▸ **Raw data**:
◆ ◆ ◆

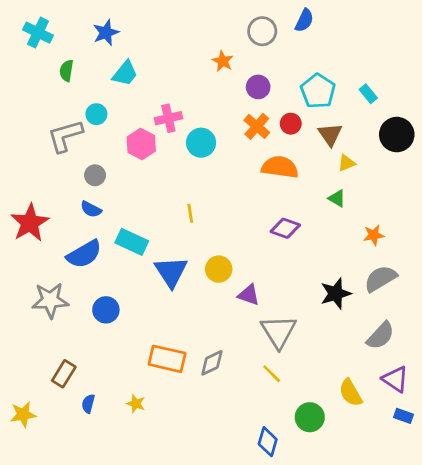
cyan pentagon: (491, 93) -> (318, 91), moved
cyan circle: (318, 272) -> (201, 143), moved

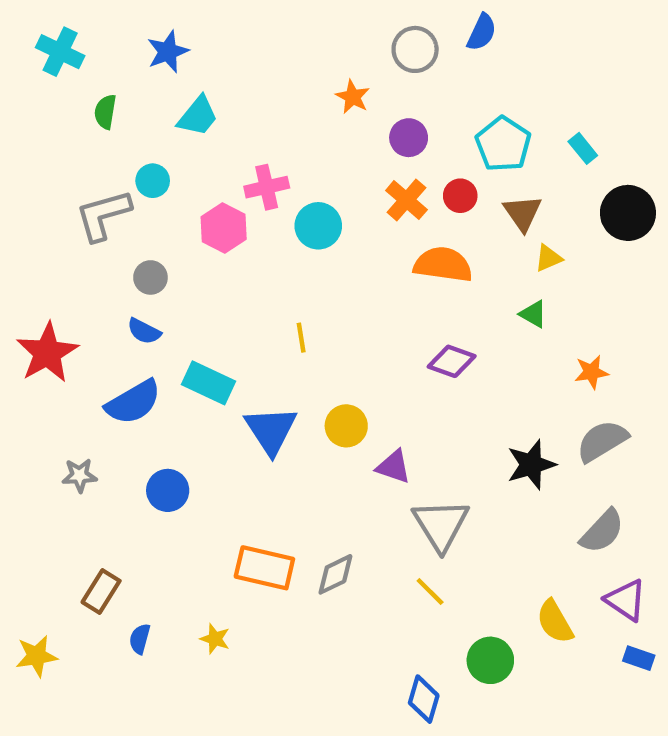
gray star: (50, 300) -> (80, 475), size x0.6

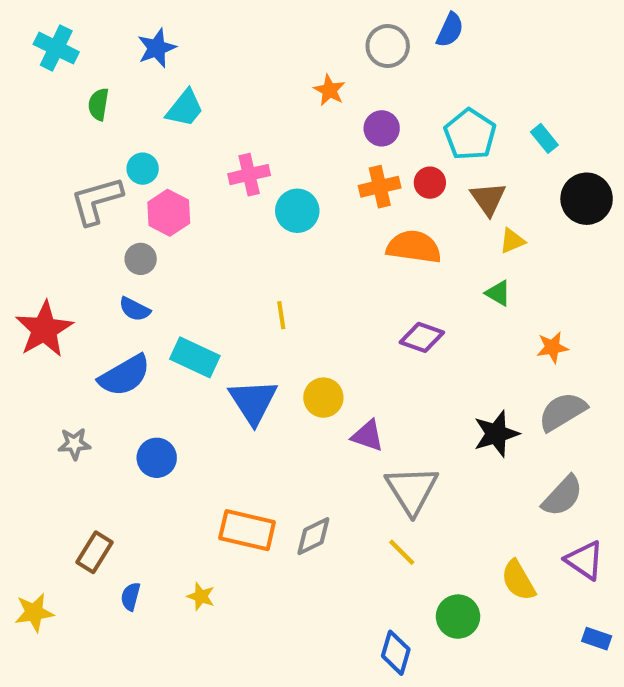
orange cross: (406, 200) -> (380, 187), turned 36
pink hexagon: (224, 228) -> (169, 213), moved
blue rectangle: (639, 658) -> (597, 639), moved

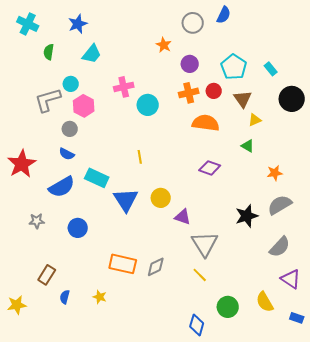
yellow semicircle: (518, 580) -> (265, 302), moved

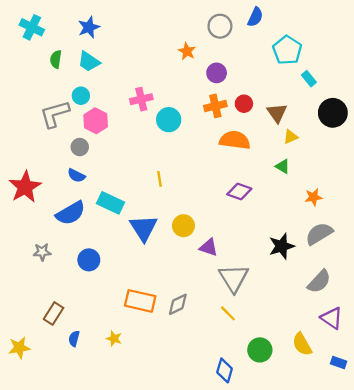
cyan trapezoid: (92, 54) -> (89, 62), moved, turned 85
cyan pentagon: (234, 67) -> (287, 50), moved

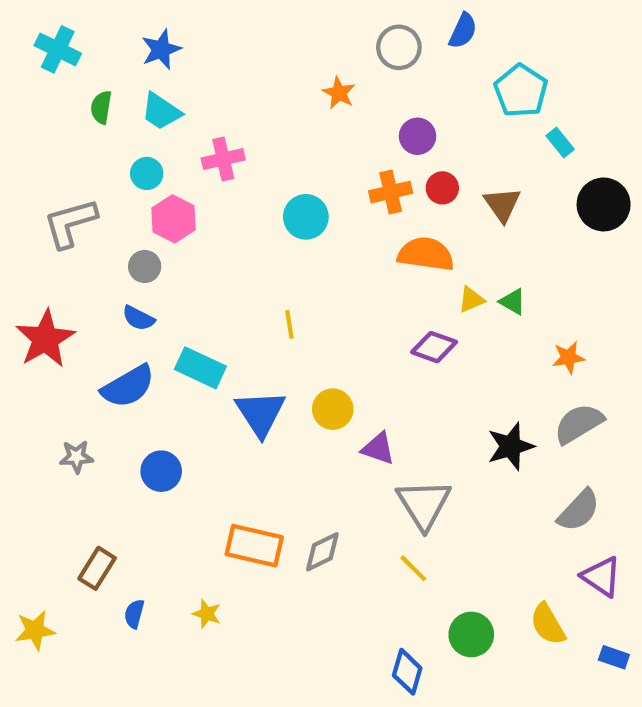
purple circle: (217, 73) -> (418, 136), moved
pink cross: (141, 99) -> (223, 159), moved
gray L-shape: (55, 114) -> (70, 223), moved
yellow triangle: (291, 137) -> (471, 300), moved

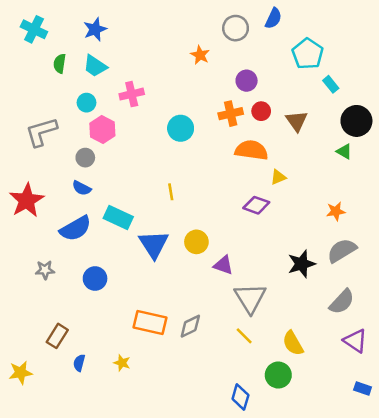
green triangle: (513, 302) -> (344, 151), moved
yellow semicircle: (548, 624) -> (293, 343), moved

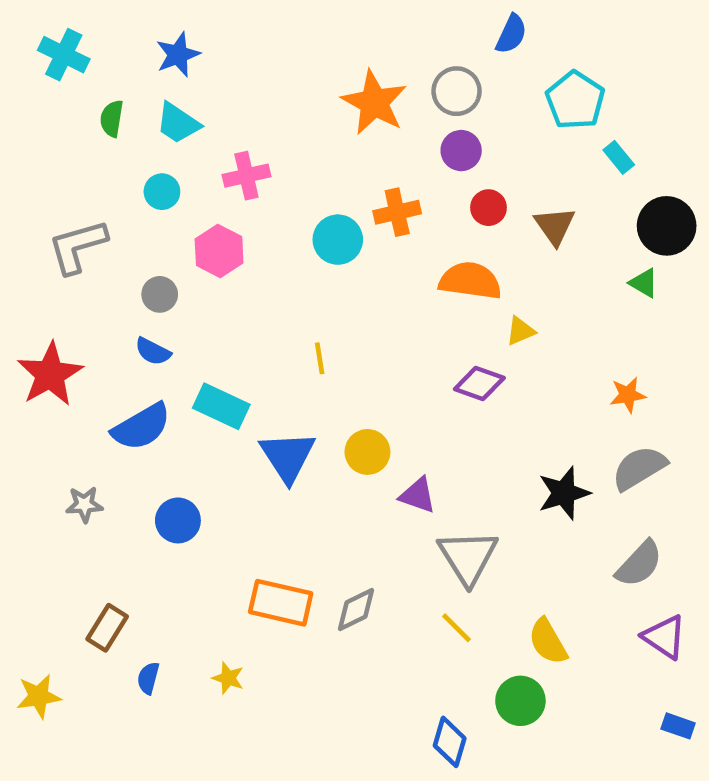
gray circle: (236, 28) -> (457, 91), moved
orange star: (200, 55) -> (374, 103), size x1.8
orange cross: (231, 114) -> (397, 212), moved
pink hexagon: (102, 129) -> (219, 251), moved

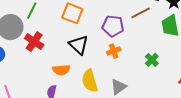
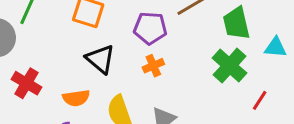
red cross: (34, 42) -> (27, 83), moved
green cross: (152, 60) -> (230, 66), moved, size x1.6

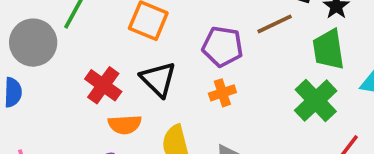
red cross: (27, 83) -> (103, 85), moved

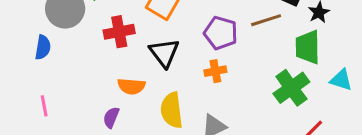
red cross: (103, 85) -> (119, 32), moved, turned 36

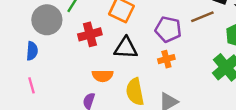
black triangle: (164, 53) -> (126, 48), turned -45
pink line: (44, 106) -> (32, 85), moved

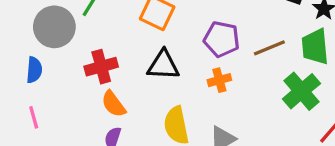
brown line: (202, 17) -> (269, 48), moved
red cross: (90, 34) -> (101, 67), moved
orange semicircle: (103, 76) -> (114, 104), moved, turned 54

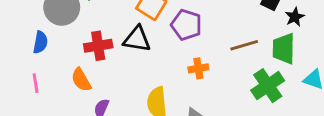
purple pentagon: (222, 39) -> (186, 25), moved
black triangle: (163, 65) -> (137, 39), moved
orange semicircle: (114, 104) -> (81, 80), moved

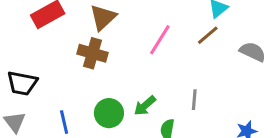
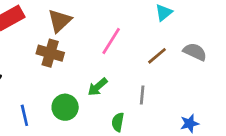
brown line: (208, 35) -> (157, 56), moved
green arrow: (145, 106) -> (98, 87), moved

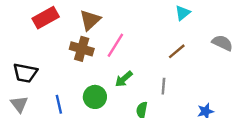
pink line: (111, 41) -> (115, 45), moved
gray semicircle: (195, 52) -> (222, 43), moved

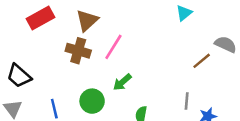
brown line: (177, 51) -> (202, 61), moved
black trapezoid: (25, 73) -> (19, 76), turned 30
gray line: (163, 86) -> (187, 101), moved

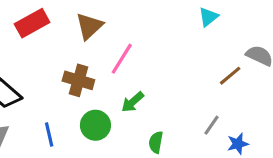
brown cross: (78, 51) -> (78, 80), moved
gray line: (187, 101) -> (212, 125), turned 30

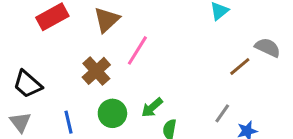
brown cross: (78, 80) -> (96, 71), turned 32
green arrow: (133, 102) -> (152, 108), moved

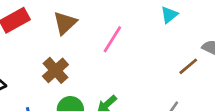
pink line: (137, 50) -> (112, 39), moved

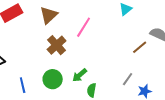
brown cross: (55, 70) -> (57, 45), moved

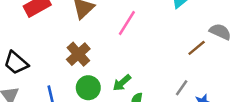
brown cross: (57, 45) -> (78, 54), moved

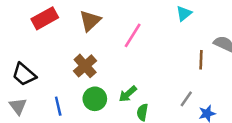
brown line: (197, 48) -> (201, 60), turned -48

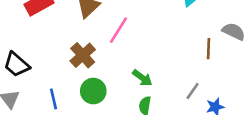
pink line: (133, 35) -> (118, 30), moved
green arrow: (128, 94) -> (142, 78), moved, turned -102

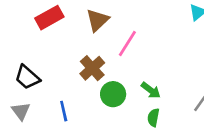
green circle: (93, 91) -> (113, 94), moved

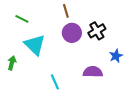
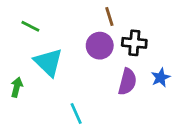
brown line: (66, 11) -> (109, 17), moved
black cross: (97, 31) -> (134, 43), turned 36
purple semicircle: (93, 72) -> (127, 82), moved, turned 102

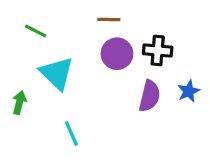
brown line: (109, 17) -> (109, 20), moved, turned -72
cyan line: (76, 113) -> (71, 133), moved

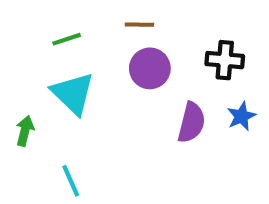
green line: (36, 31) -> (67, 39), moved, turned -45
black cross: (158, 50) -> (225, 60), moved
cyan line: (71, 133) -> (71, 181), moved

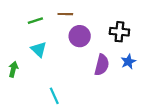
brown line: (139, 25) -> (65, 14), moved
cyan triangle: (73, 93) -> (39, 49), size x0.7
cyan line: (71, 181) -> (54, 96), moved

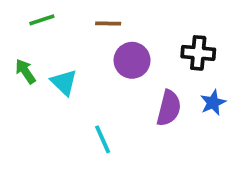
green line: (35, 21) -> (42, 20), moved
green arrow: (13, 69) -> (25, 71), moved, turned -48
cyan line: (54, 96) -> (103, 139), moved

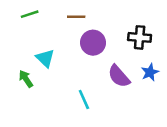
green arrow: (25, 71) -> (26, 79), moved
purple semicircle: (169, 108) -> (119, 76), turned 125
cyan line: (103, 139) -> (84, 99), moved

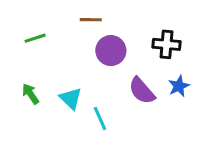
green line: (30, 14) -> (35, 38), moved
cyan triangle: (45, 58) -> (71, 98), moved

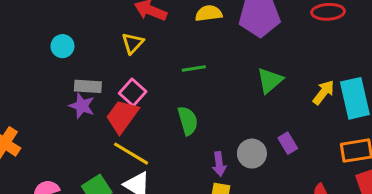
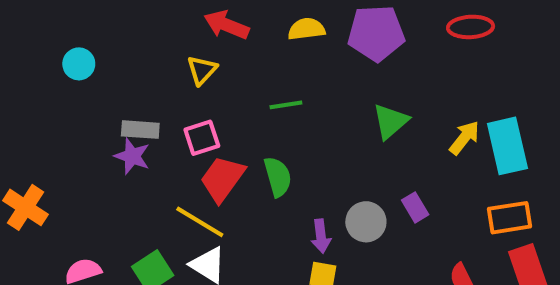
cyan circle: (62, 46) -> (79, 64), moved
pink square: (133, 92) -> (202, 138), turned 30
red trapezoid: (122, 116) -> (222, 179), moved

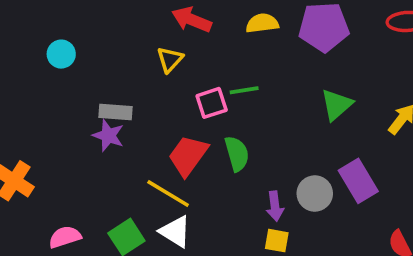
pink square: (202, 138) -> (212, 103), moved
purple rectangle: (415, 207) -> (358, 181), size x1.6

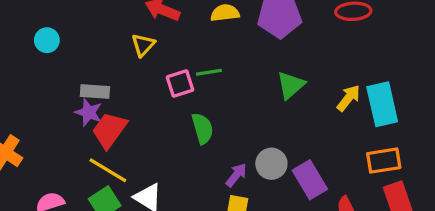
red trapezoid: (188, 155) -> (109, 130), moved
purple rectangle: (358, 181) -> (310, 180), moved
yellow line: (168, 193) -> (108, 170), moved
purple arrow: (275, 206) -> (236, 175), turned -135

◆ ◆ ◆

▸ **Aim of the task**: Quote word for word only the lines above from the one containing "brown cross: (78, 80) -> (96, 71), turned 32" through the one containing "brown line: (109, 17)". Pictures stay out of your copy.

▸ **Response to this exercise**:
brown cross: (78, 80) -> (96, 71), turned 32
green arrow: (133, 102) -> (152, 108), moved

pink line: (137, 50) -> (112, 39), moved

brown cross: (55, 70) -> (57, 45), moved

brown cross: (57, 45) -> (78, 54), moved

brown line: (197, 48) -> (201, 60), turned -48

pink line: (133, 35) -> (118, 30), moved
green arrow: (128, 94) -> (142, 78), moved, turned -102

green circle: (93, 91) -> (113, 94), moved

brown line: (66, 11) -> (109, 17), moved
black cross: (97, 31) -> (134, 43), turned 36
purple semicircle: (93, 72) -> (127, 82), moved, turned 102

brown line: (109, 17) -> (109, 20), moved, turned -72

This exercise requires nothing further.